§ Problem to work on
Whenever a line in the data contains "pink", show that line.

Content starts

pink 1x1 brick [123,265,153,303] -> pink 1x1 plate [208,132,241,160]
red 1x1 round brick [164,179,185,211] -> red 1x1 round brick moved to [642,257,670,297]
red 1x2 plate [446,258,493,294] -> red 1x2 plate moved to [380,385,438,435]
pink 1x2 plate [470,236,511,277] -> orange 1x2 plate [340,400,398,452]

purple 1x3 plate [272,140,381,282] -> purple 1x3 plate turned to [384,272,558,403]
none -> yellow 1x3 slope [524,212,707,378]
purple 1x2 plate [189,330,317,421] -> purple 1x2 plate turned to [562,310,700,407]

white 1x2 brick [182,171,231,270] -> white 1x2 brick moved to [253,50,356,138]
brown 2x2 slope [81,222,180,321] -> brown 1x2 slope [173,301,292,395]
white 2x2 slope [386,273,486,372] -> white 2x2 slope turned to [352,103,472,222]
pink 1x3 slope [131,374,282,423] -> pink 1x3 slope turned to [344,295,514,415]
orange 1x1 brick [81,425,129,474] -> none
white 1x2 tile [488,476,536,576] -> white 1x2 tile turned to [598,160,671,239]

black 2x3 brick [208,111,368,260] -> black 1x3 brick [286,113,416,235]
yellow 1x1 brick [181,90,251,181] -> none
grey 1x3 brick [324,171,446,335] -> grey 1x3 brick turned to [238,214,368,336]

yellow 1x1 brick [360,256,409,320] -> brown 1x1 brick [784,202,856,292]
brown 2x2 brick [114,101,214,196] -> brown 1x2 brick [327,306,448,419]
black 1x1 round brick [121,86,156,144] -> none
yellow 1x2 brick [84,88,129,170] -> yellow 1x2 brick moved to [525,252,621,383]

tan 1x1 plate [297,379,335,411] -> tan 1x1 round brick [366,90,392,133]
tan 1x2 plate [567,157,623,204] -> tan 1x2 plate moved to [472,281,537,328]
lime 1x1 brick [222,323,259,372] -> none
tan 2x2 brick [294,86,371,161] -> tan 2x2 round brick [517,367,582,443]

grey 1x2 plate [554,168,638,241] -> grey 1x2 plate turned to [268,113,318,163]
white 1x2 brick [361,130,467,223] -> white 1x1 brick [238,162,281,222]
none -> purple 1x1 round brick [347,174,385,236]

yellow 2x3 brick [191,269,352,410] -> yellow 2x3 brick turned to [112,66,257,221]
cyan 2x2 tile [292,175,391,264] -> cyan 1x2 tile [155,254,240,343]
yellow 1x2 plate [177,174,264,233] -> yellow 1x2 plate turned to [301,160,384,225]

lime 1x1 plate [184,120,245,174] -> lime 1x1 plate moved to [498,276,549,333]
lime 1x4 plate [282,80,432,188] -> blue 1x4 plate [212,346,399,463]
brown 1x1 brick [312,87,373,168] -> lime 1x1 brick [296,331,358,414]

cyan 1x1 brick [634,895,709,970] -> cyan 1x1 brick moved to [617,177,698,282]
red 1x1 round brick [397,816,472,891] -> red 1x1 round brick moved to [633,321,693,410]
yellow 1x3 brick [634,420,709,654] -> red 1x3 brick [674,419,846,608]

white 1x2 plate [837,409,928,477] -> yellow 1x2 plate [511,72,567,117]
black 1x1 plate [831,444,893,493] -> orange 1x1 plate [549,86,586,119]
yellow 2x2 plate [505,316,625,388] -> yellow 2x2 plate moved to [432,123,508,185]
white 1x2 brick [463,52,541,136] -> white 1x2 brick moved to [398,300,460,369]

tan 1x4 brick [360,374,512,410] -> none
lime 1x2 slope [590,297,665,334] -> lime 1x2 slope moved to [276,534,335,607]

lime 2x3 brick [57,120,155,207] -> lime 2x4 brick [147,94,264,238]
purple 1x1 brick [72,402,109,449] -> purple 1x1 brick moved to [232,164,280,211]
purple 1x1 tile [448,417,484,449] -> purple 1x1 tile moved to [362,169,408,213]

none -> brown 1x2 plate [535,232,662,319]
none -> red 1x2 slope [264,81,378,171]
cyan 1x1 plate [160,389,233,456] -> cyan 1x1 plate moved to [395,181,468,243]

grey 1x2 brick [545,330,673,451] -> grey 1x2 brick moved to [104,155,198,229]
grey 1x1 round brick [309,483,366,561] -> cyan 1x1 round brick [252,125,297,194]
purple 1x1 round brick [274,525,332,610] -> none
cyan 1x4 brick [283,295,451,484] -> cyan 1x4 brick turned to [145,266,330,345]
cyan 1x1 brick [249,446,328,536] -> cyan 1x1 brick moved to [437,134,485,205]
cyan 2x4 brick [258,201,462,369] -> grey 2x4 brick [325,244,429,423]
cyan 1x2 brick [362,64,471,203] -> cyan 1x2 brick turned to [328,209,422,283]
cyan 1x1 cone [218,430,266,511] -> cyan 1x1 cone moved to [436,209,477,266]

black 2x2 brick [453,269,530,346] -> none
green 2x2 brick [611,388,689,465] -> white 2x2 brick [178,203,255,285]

Content ends

§ Response
pink 1x1 brick [123,265,153,303] -> pink 1x1 plate [208,132,241,160]
pink 1x2 plate [470,236,511,277] -> orange 1x2 plate [340,400,398,452]
pink 1x3 slope [131,374,282,423] -> pink 1x3 slope turned to [344,295,514,415]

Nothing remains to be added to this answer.